__Problem description__. Word for word, return the lines below from the first through the line that has "moved: queso/blanco 105,184", dropping the pictures.

(Spatial object tracking data)

▬▬▬

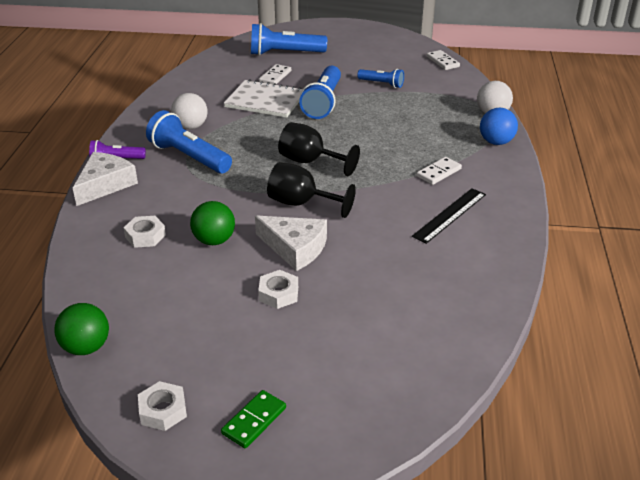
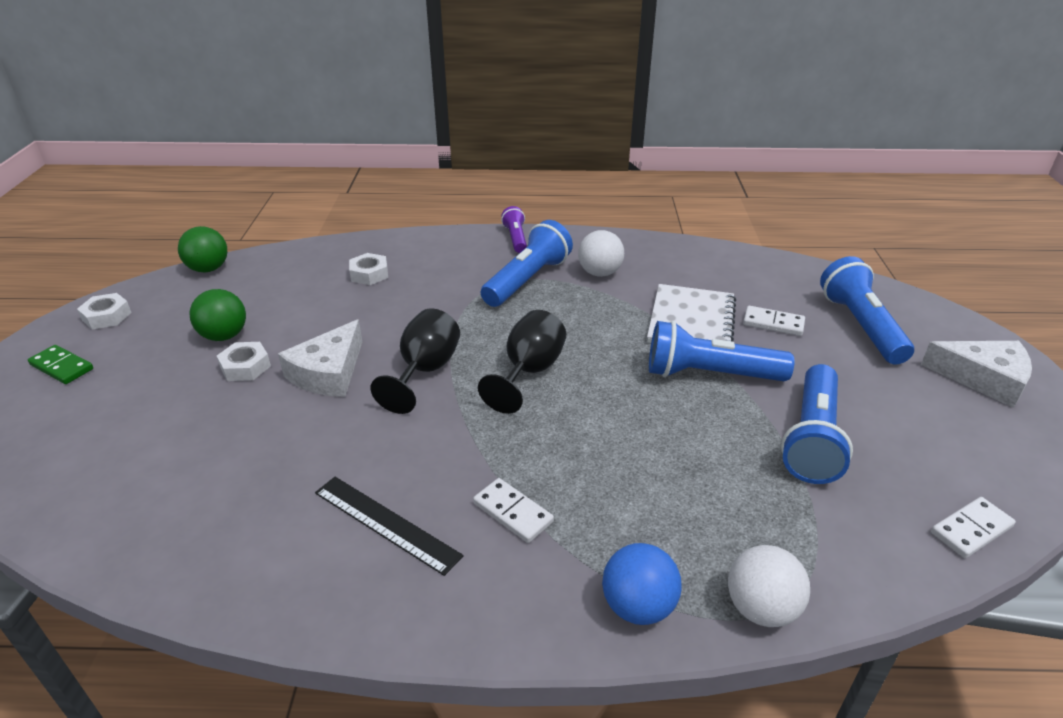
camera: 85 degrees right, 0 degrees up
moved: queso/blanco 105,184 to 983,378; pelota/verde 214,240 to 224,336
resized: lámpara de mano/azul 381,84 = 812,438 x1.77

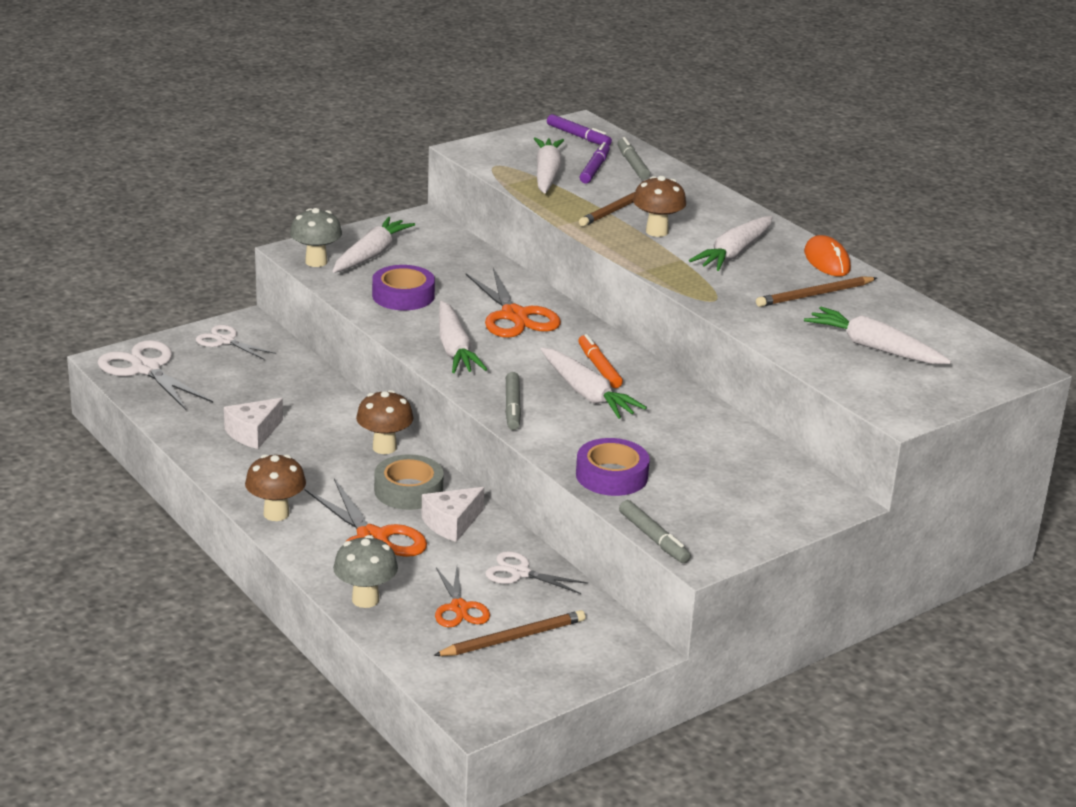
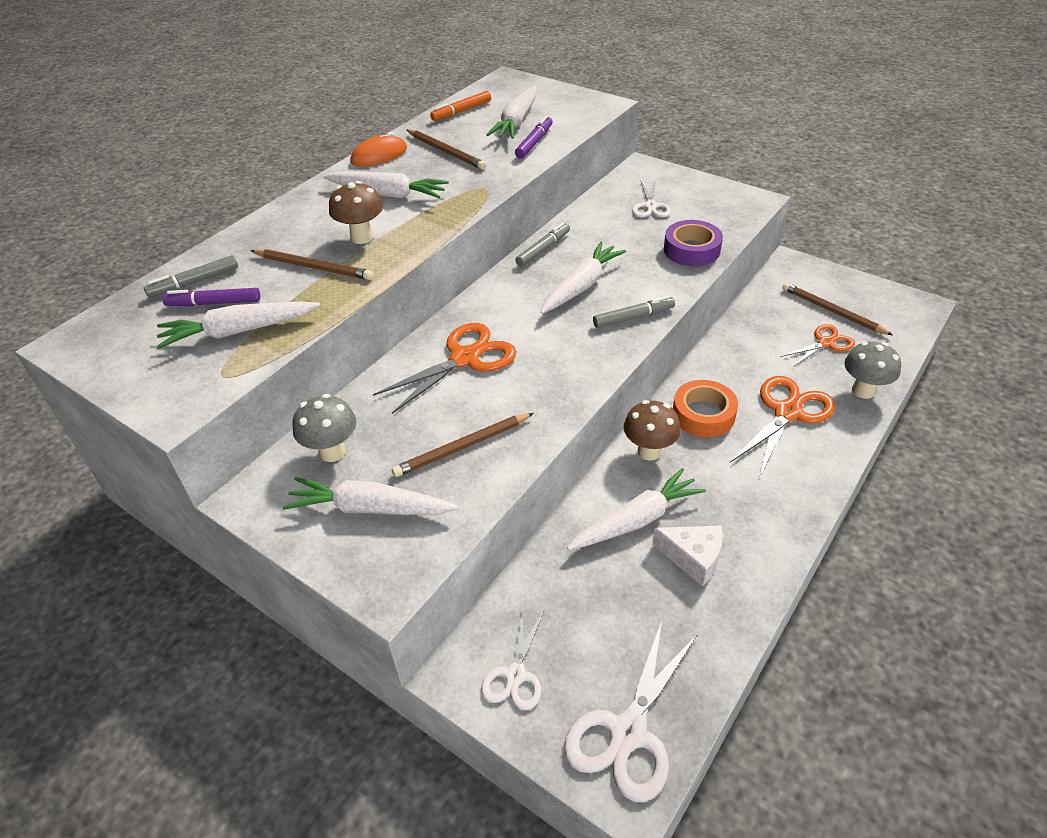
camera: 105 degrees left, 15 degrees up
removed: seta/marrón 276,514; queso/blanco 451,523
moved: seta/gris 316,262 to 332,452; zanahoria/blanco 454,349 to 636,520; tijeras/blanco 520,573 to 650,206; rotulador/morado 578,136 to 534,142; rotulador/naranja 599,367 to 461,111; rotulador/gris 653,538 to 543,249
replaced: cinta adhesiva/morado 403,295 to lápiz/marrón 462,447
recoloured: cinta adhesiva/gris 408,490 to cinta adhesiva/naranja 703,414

▬▬▬

__Result of this exercise__.
camera: 85 degrees right, 0 degrees up
moved: queso/blanco 105,184 to 983,378; pelota/verde 214,240 to 224,336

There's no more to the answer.